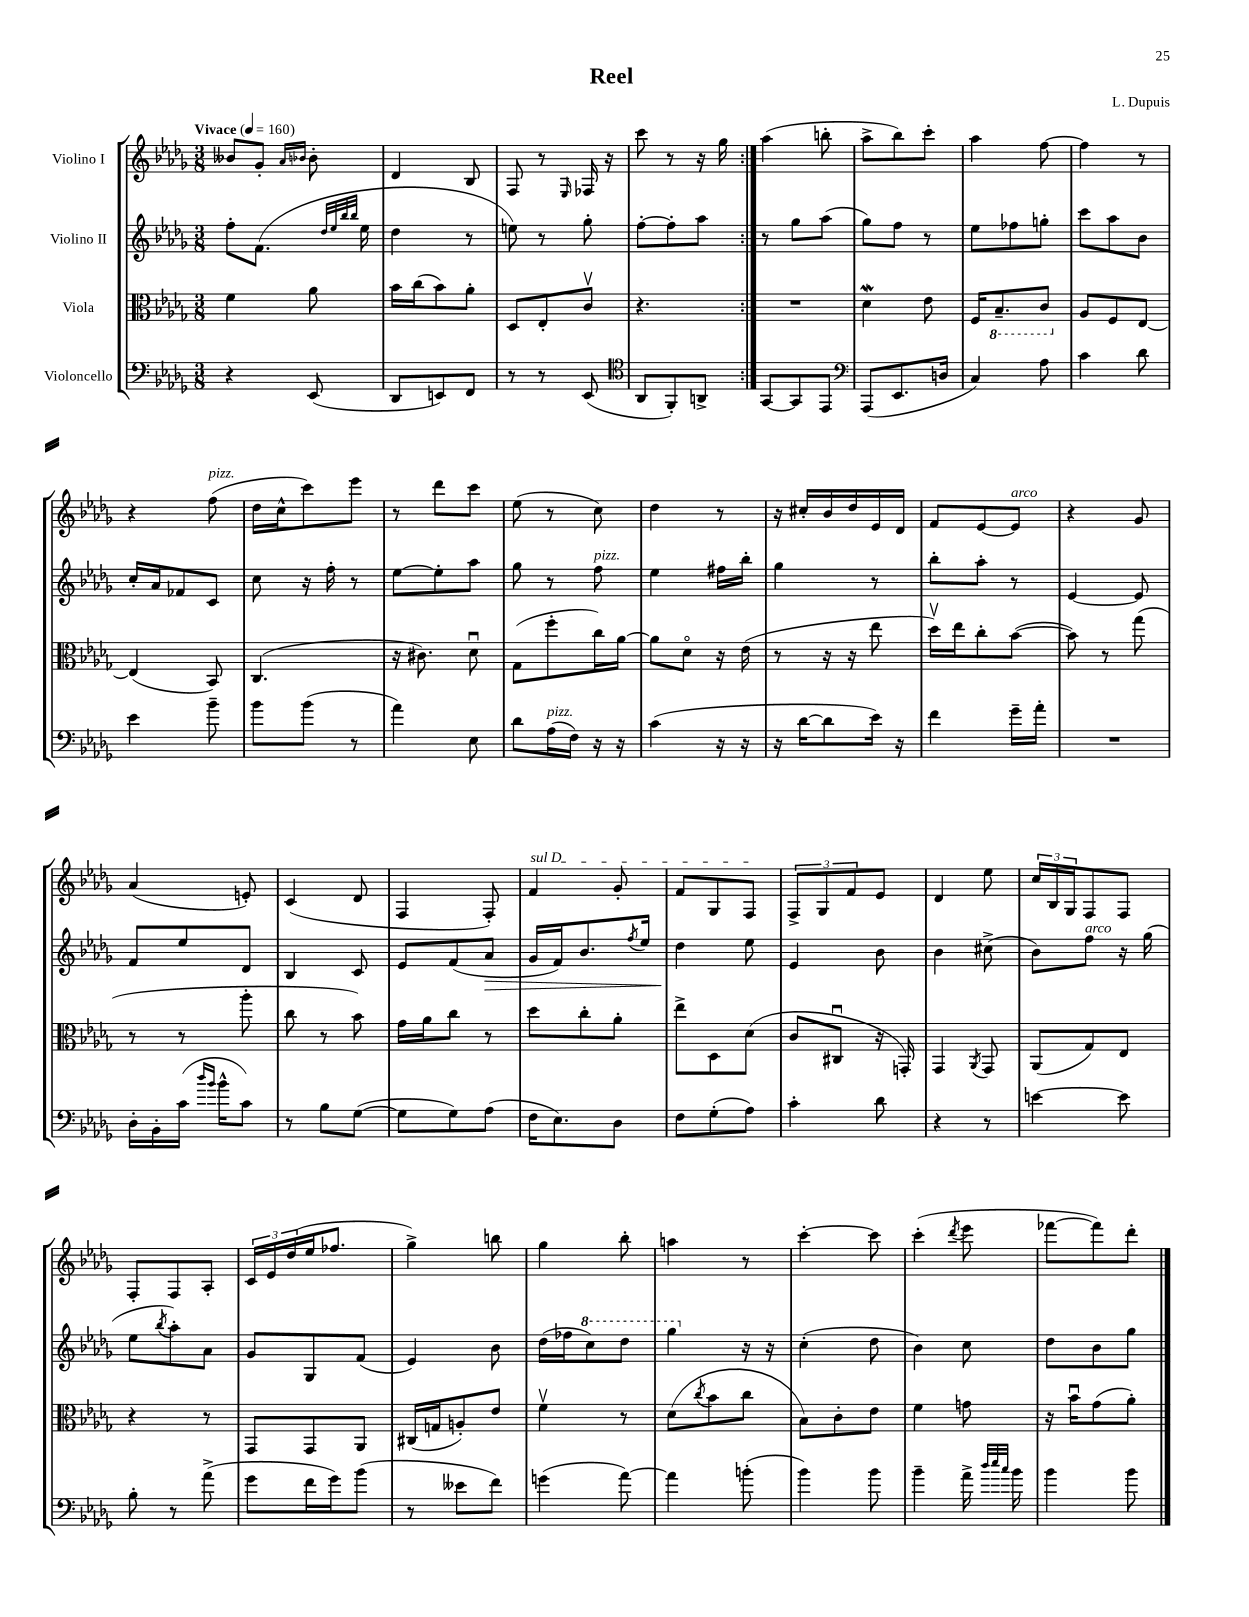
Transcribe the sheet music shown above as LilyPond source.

__________________________________________________

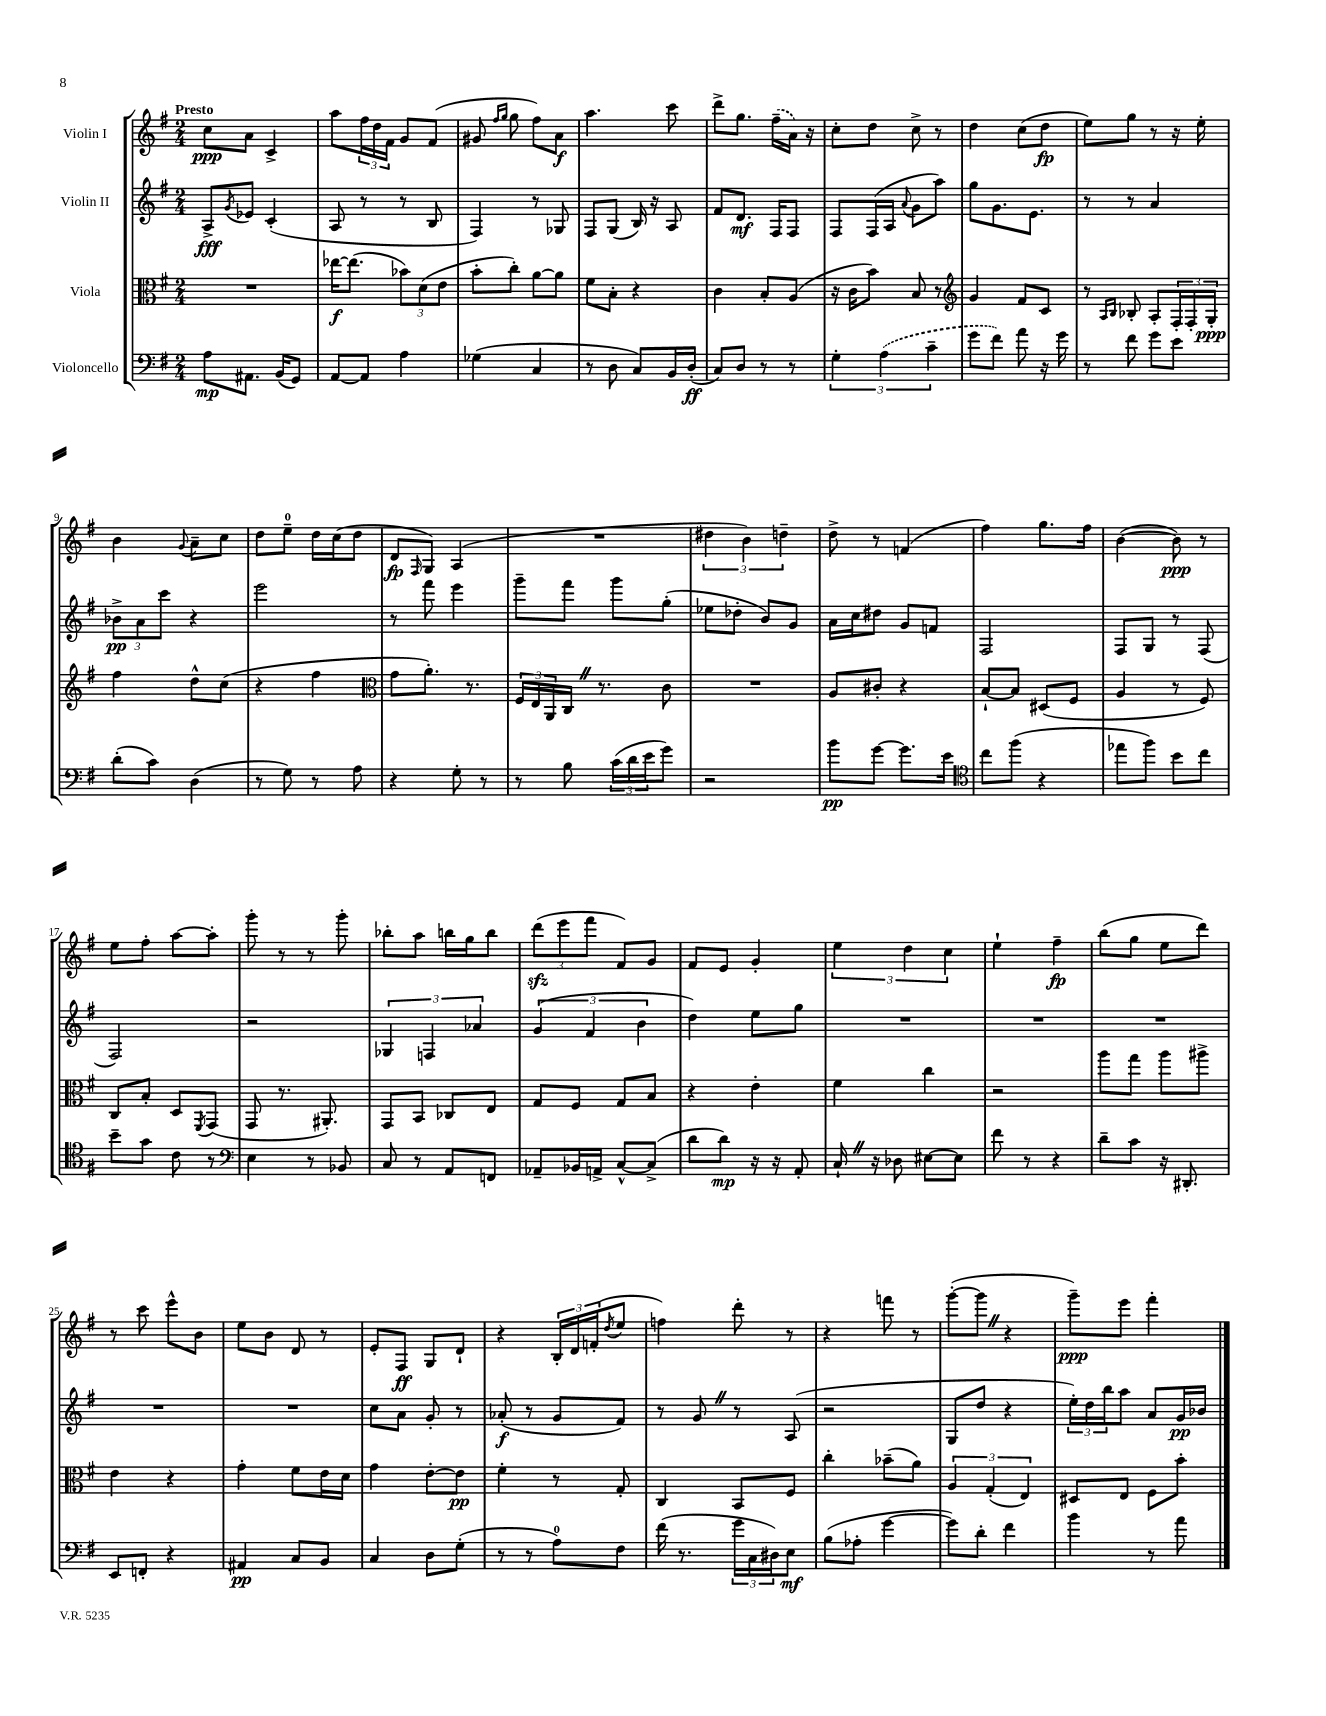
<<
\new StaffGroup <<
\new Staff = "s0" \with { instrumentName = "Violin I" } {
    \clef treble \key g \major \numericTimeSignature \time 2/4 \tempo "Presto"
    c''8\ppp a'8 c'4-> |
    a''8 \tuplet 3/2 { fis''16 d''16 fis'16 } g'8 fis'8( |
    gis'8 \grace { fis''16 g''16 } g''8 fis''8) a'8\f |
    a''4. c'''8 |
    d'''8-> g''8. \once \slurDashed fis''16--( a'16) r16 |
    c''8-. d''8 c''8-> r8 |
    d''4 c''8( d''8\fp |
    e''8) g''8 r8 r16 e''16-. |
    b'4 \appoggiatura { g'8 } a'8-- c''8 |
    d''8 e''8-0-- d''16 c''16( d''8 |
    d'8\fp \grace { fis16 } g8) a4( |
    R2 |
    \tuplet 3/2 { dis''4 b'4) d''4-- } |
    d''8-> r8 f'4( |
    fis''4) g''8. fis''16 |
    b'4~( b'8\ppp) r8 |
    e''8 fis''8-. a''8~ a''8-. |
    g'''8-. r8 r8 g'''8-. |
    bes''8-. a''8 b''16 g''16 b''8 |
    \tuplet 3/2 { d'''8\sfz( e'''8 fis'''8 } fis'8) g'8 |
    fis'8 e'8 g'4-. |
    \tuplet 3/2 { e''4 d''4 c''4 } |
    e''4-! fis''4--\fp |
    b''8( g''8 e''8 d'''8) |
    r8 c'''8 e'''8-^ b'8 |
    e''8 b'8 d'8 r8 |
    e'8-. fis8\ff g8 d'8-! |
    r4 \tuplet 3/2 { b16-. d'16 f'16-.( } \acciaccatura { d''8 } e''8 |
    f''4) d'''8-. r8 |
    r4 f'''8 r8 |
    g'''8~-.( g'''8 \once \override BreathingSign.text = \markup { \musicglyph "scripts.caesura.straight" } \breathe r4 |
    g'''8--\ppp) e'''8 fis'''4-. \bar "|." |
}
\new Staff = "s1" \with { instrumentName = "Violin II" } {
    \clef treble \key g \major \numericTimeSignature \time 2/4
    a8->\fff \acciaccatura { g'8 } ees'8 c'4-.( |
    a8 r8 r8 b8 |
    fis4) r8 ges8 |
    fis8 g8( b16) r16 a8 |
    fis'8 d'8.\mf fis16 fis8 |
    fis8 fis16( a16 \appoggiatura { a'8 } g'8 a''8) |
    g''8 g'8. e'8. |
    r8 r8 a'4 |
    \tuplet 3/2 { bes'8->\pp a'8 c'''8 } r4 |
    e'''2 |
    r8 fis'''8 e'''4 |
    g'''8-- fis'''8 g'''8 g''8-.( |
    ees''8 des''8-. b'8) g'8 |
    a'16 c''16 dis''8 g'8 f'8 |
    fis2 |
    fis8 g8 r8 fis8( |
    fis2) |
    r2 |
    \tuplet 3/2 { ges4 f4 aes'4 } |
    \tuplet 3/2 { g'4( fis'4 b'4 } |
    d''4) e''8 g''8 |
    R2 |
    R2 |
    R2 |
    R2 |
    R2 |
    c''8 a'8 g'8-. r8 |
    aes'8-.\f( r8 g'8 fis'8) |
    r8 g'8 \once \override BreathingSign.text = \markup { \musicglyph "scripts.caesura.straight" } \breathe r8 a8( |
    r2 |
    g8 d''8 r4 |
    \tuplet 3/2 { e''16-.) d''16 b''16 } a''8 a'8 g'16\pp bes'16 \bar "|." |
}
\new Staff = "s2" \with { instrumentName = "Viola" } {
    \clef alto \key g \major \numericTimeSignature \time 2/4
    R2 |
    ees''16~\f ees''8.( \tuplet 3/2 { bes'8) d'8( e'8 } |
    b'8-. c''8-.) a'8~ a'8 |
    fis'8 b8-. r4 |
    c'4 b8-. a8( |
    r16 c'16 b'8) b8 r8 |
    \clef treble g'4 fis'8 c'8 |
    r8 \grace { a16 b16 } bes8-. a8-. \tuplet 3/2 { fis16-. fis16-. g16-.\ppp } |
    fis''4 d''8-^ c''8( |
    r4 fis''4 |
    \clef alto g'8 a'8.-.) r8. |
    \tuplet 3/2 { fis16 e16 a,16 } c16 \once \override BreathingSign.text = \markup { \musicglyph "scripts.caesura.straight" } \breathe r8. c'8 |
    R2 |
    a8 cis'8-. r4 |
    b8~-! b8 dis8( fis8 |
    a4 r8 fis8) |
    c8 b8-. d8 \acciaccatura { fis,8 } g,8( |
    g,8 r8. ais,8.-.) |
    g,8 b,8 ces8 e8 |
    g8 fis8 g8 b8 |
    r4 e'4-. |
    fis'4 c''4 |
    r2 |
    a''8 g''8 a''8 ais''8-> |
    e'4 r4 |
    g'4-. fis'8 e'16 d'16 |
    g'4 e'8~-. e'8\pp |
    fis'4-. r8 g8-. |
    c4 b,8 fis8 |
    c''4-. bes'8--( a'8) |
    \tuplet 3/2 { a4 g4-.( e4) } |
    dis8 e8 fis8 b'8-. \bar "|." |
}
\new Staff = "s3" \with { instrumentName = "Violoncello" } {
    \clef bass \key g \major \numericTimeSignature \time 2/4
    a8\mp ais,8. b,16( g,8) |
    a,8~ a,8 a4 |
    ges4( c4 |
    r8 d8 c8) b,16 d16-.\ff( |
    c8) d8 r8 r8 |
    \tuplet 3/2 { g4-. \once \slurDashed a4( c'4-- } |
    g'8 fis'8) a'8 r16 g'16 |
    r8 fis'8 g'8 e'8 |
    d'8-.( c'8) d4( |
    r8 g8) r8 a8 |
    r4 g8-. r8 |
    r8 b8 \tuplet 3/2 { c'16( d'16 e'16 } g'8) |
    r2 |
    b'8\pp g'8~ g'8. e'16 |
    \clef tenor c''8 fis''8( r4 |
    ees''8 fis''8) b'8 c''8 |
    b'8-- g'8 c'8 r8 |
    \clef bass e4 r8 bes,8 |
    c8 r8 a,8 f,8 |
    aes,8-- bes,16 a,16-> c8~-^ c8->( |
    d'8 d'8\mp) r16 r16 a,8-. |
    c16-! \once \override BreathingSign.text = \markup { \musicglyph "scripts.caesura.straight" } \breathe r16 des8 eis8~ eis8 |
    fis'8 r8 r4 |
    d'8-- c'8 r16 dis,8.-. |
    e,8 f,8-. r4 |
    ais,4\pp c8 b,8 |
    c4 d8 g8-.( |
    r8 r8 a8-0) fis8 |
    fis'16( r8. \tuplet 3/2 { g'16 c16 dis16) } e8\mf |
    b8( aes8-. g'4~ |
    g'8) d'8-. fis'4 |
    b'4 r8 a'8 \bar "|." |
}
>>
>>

__________________________________________________

DESCRIPTION OF THE TASK –
Show each line in the rows above that contains the string "slurDashed", copied in full.

SOLVED PROBLEM –
    d'''8-> g''8. \once \slurDashed fis''16--( a'16) r16 |
    \tuplet 3/2 { g4-. \once \slurDashed a4( c'4-- } |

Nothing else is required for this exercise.